Collection entries:
.....
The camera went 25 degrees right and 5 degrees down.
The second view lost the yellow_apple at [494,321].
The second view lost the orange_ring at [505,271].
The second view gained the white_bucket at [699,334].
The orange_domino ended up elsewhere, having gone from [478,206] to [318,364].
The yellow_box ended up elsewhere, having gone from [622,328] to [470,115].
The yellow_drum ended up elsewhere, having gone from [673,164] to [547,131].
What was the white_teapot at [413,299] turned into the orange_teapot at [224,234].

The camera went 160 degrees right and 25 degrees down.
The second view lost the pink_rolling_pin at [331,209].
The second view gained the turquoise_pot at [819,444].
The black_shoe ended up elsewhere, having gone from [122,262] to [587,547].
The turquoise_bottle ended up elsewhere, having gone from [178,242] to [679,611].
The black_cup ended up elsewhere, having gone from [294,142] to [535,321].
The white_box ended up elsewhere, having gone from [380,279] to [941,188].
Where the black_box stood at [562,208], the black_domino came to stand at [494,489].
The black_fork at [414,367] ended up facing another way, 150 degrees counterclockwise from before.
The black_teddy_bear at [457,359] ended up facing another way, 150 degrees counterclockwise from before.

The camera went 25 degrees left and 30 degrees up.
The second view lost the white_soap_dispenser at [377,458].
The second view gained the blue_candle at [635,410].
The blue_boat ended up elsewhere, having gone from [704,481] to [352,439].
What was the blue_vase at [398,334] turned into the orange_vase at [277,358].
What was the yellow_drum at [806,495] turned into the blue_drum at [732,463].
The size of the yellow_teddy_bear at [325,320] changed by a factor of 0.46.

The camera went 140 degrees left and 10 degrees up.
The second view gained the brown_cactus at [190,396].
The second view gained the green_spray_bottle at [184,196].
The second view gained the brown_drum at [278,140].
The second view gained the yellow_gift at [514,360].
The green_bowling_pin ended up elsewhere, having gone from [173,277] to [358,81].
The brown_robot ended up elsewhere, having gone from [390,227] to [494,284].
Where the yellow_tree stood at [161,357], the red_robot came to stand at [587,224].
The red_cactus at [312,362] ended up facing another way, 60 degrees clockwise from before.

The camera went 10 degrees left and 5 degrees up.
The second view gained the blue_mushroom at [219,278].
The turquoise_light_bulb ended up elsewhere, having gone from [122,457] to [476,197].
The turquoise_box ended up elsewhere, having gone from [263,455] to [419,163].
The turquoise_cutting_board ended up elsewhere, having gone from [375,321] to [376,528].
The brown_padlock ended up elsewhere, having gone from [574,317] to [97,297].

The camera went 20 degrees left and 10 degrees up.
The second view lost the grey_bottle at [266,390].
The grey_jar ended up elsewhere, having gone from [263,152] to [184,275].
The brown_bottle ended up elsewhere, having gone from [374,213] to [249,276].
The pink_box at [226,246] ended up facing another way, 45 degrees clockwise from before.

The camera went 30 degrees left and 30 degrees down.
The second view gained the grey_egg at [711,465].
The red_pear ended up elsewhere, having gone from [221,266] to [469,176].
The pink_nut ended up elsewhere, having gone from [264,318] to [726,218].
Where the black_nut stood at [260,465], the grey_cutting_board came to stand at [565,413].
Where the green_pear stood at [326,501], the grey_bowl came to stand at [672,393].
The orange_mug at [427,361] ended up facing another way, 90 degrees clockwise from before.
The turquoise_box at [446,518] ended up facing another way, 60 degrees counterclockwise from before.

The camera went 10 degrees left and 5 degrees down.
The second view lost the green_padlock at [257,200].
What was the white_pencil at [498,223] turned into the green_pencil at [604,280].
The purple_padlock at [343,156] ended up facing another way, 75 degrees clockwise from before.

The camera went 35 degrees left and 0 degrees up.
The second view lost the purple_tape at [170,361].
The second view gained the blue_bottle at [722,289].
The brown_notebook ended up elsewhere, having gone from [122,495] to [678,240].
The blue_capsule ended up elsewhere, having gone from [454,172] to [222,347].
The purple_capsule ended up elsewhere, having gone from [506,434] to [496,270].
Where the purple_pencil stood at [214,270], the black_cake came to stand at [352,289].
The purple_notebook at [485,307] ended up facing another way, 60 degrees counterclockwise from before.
.....
_The task_
Output exactly the span of lines beginning at the first line of the records and ending at the line that holds "The yellow_drum ended", inclusive, with no other text.

_Exercise solution_
The camera went 25 degrees right and 5 degrees down.
The second view lost the yellow_apple at [494,321].
The second view lost the orange_ring at [505,271].
The second view gained the white_bucket at [699,334].
The orange_domino ended up elsewhere, having gone from [478,206] to [318,364].
The yellow_box ended up elsewhere, having gone from [622,328] to [470,115].
The yellow_drum ended up elsewhere, having gone from [673,164] to [547,131].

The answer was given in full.